■ Goal of the exercise ■
Beginning with the line where "purple ruler: [223,175,284,216]" appears, restate each line word for word until the data ends. Pictures do not go in.

■ Given data ■
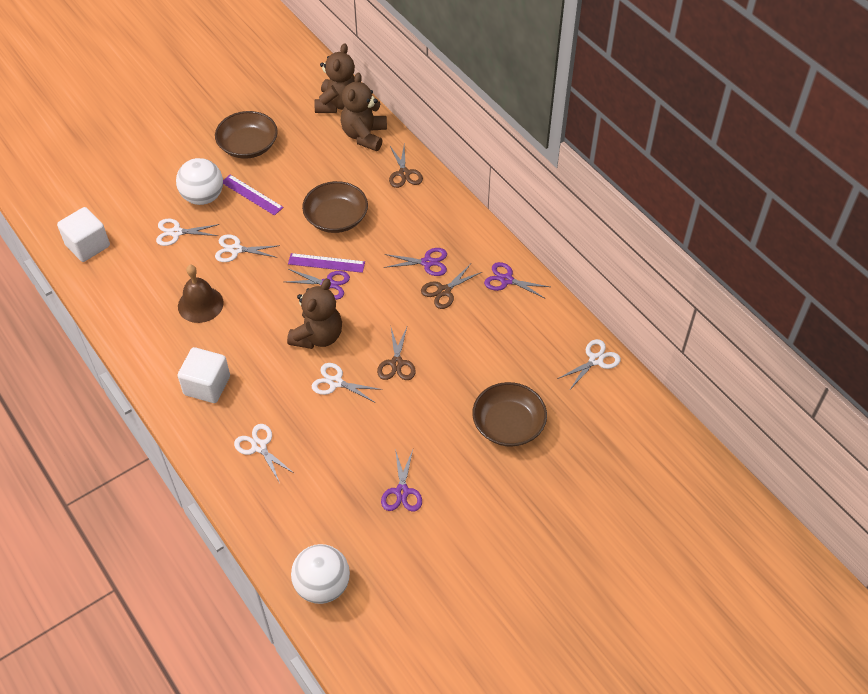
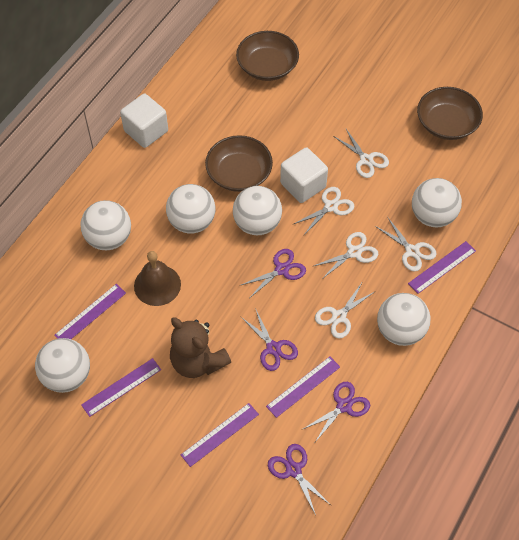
brown scissors: [377,327,416,380] [389,145,423,188] [421,264,482,309] = 3 -> none = 0
brown teddy bear: [287,278,342,349] [314,43,355,113] [341,72,387,151] = 3 -> [170,317,231,378] = 1
purple ruler: [223,175,284,216] [288,253,365,273] = 2 -> [54,284,126,339] [81,358,161,417] [181,403,259,467] [266,356,340,418] [408,241,476,294] = 5
white ball: [176,158,223,205] [291,544,350,604] = 2 -> [35,338,90,393] [81,200,131,250] [166,184,215,234] [233,186,282,235] [377,293,430,346] [412,178,462,227] = 6

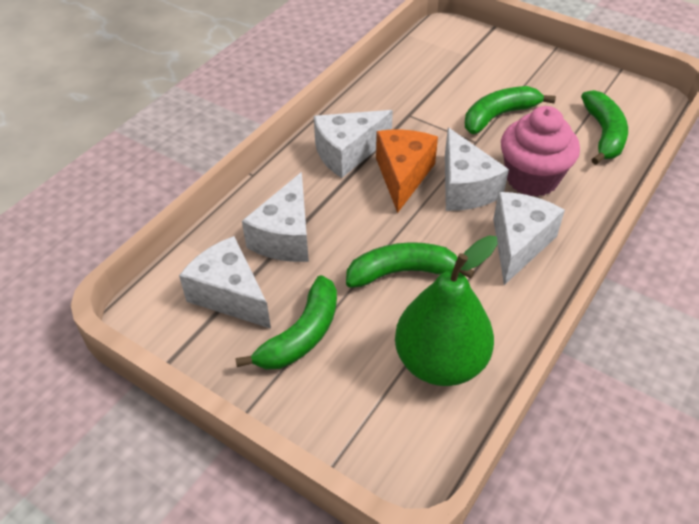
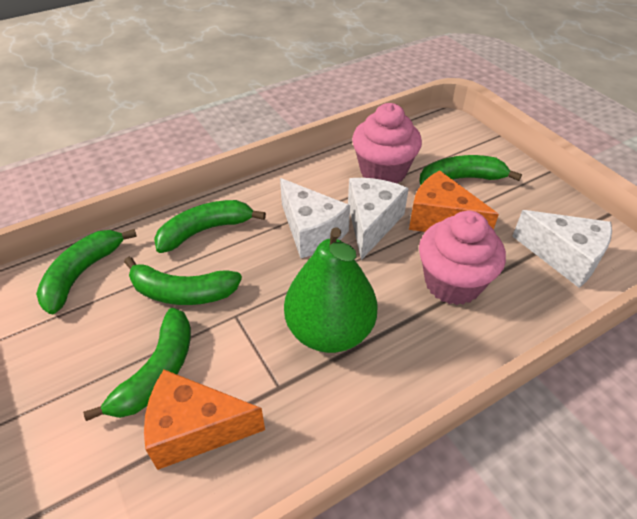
green banana: [235,275,337,370] [346,242,475,288] [465,86,556,134] [581,90,628,165] = 4 -> [36,229,137,314] [83,308,191,421] [124,257,242,305] [154,200,266,253] [419,155,522,185] = 5
orange cheese: [376,130,438,213] = 1 -> [144,370,265,470] [409,170,499,232] = 2
pink cupcake: [501,106,580,197] = 1 -> [352,103,422,184] [419,211,506,305] = 2
white cheese: [179,236,271,329] [242,172,309,262] [314,110,393,178] [445,128,509,211] [493,192,565,285] = 5 -> [280,178,350,258] [348,178,409,260] [512,210,612,288] = 3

■ Your solution ■
purple ruler: [223,175,284,216] [288,253,365,273] = 2 -> [54,284,126,339] [81,358,161,417] [181,403,259,467] [266,356,340,418] [408,241,476,294] = 5
white ball: [176,158,223,205] [291,544,350,604] = 2 -> [35,338,90,393] [81,200,131,250] [166,184,215,234] [233,186,282,235] [377,293,430,346] [412,178,462,227] = 6

green banana: [235,275,337,370] [346,242,475,288] [465,86,556,134] [581,90,628,165] = 4 -> [36,229,137,314] [83,308,191,421] [124,257,242,305] [154,200,266,253] [419,155,522,185] = 5
orange cheese: [376,130,438,213] = 1 -> [144,370,265,470] [409,170,499,232] = 2
pink cupcake: [501,106,580,197] = 1 -> [352,103,422,184] [419,211,506,305] = 2
white cheese: [179,236,271,329] [242,172,309,262] [314,110,393,178] [445,128,509,211] [493,192,565,285] = 5 -> [280,178,350,258] [348,178,409,260] [512,210,612,288] = 3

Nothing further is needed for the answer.